> [Activity]
Below are lines of data; restate word for word those running from the line containing "TurquoiseJar (488 652)" to the line containing "RedHouse (74 428)", inclusive, and no others.

> [Data provided]
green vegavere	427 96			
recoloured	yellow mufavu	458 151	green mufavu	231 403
...
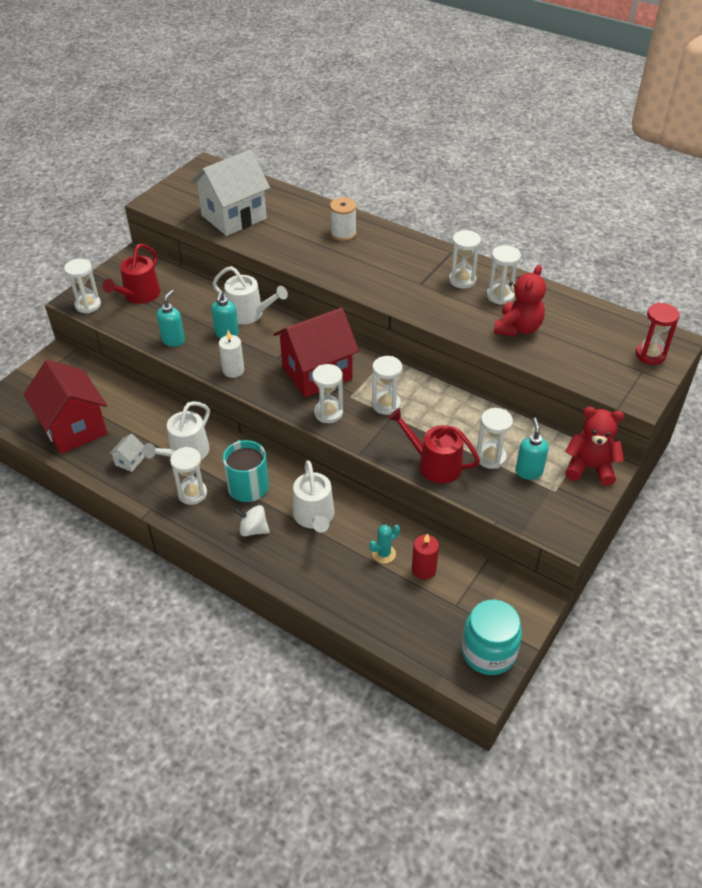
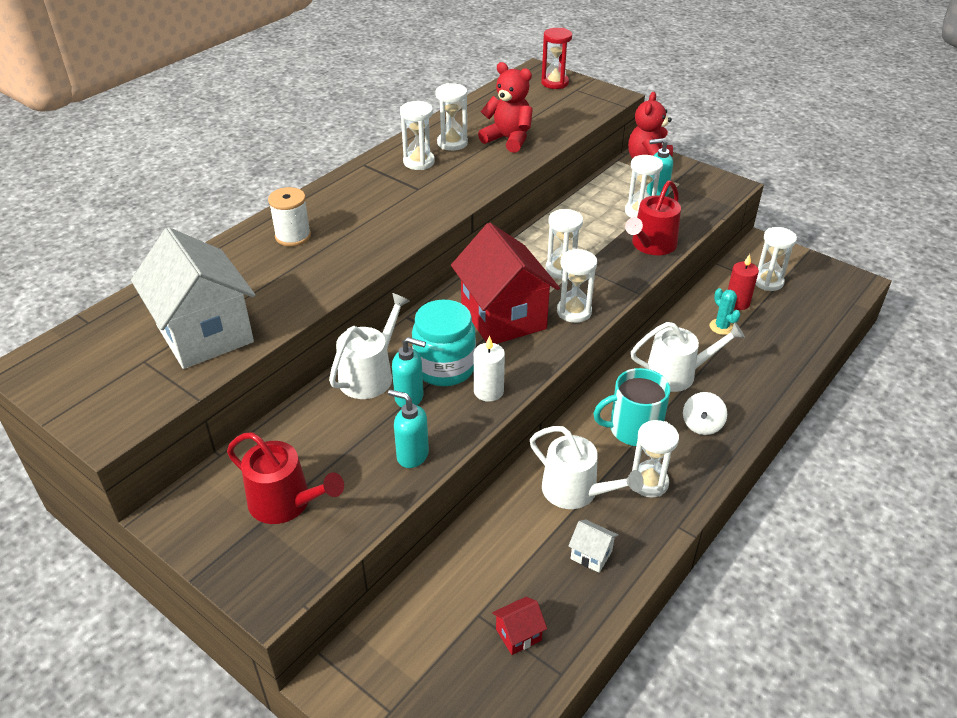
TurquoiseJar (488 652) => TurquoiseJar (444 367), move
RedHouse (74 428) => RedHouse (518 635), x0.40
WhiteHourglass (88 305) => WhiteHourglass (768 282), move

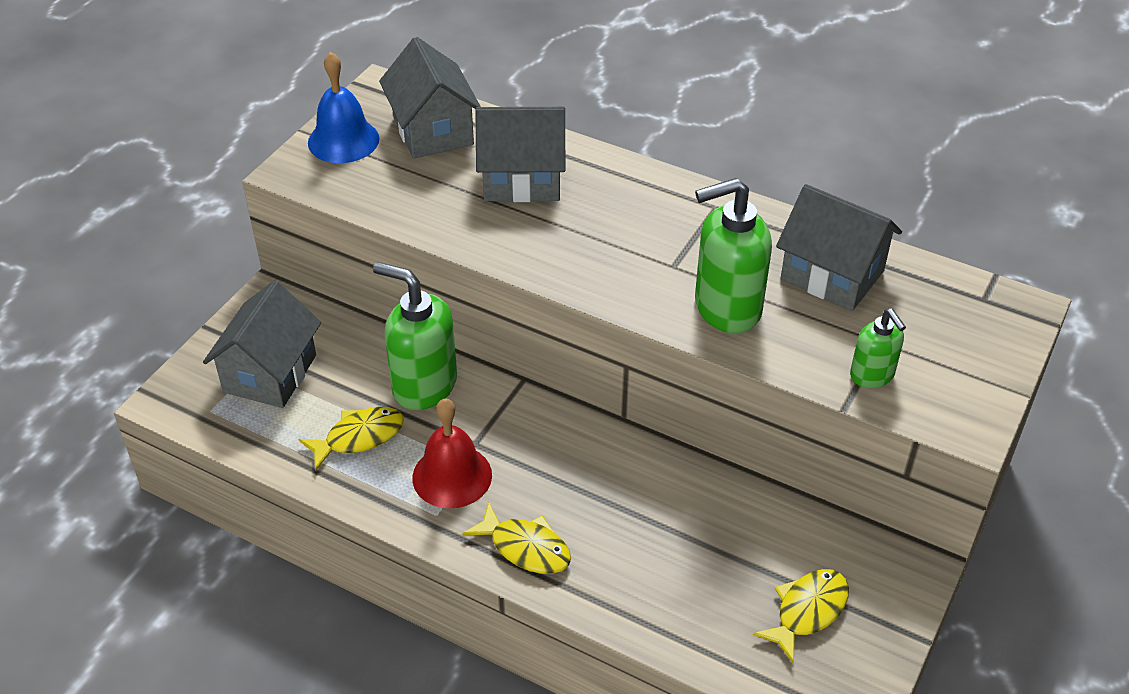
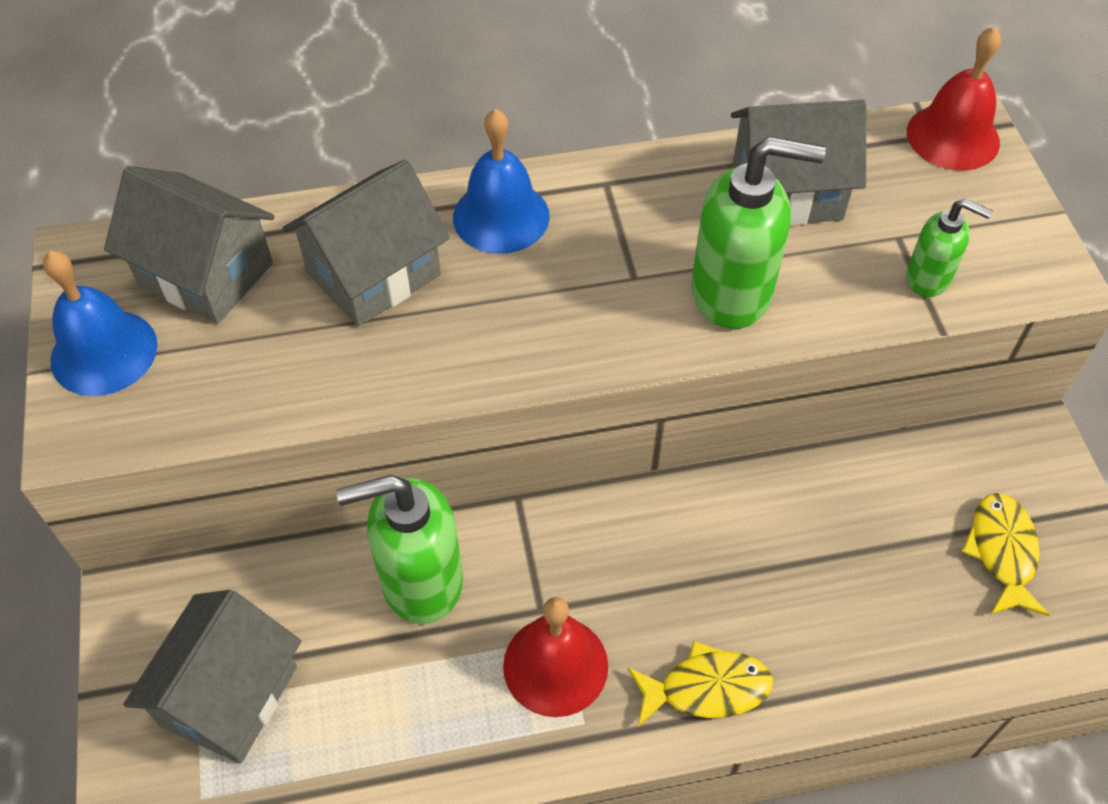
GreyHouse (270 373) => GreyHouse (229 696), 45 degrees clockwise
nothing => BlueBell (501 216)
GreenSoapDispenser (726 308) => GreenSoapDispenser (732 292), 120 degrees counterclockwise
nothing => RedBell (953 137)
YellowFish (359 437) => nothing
---
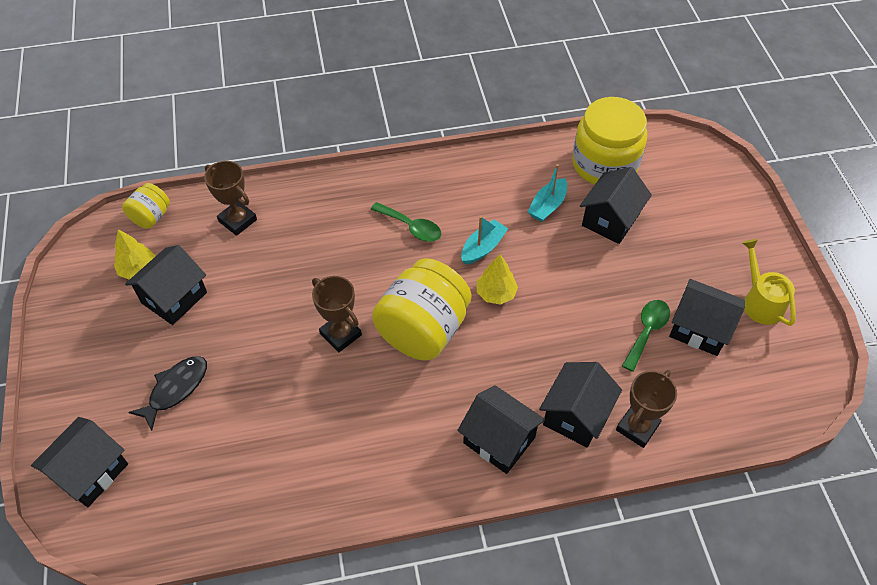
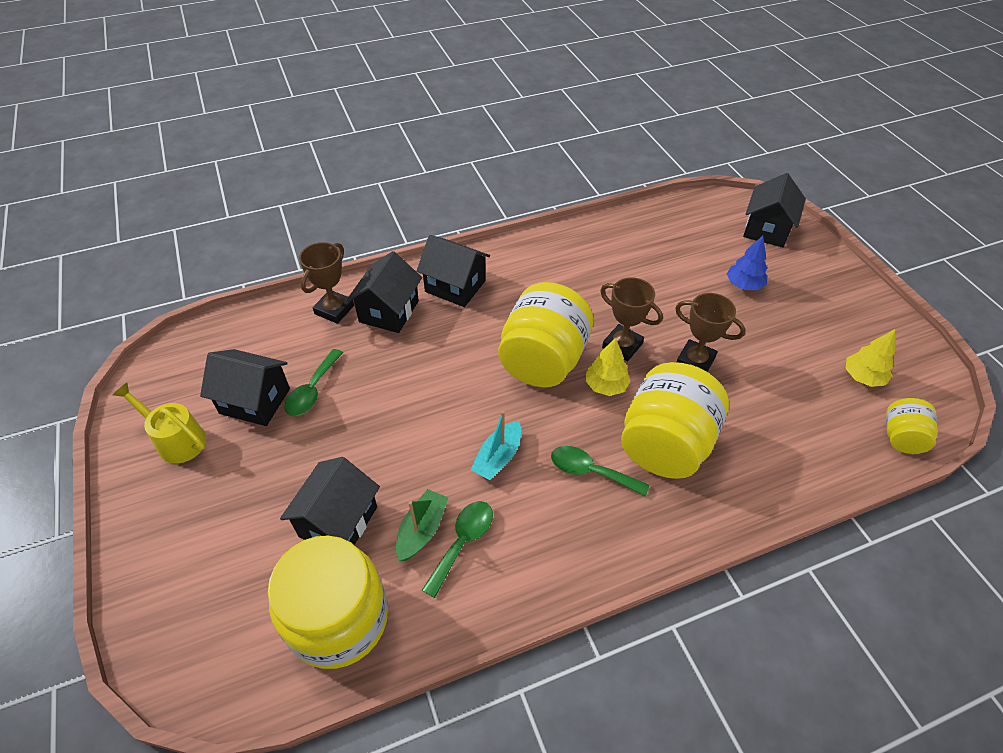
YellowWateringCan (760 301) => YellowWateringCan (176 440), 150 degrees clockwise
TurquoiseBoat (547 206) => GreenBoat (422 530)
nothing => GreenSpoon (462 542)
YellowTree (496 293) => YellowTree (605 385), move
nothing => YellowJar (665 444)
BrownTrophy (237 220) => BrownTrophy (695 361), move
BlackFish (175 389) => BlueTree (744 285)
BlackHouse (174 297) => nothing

> [Solved exercise]
TurquoiseJar (488 652) => TurquoiseJar (444 367), move
RedHouse (74 428) => RedHouse (518 635), x0.40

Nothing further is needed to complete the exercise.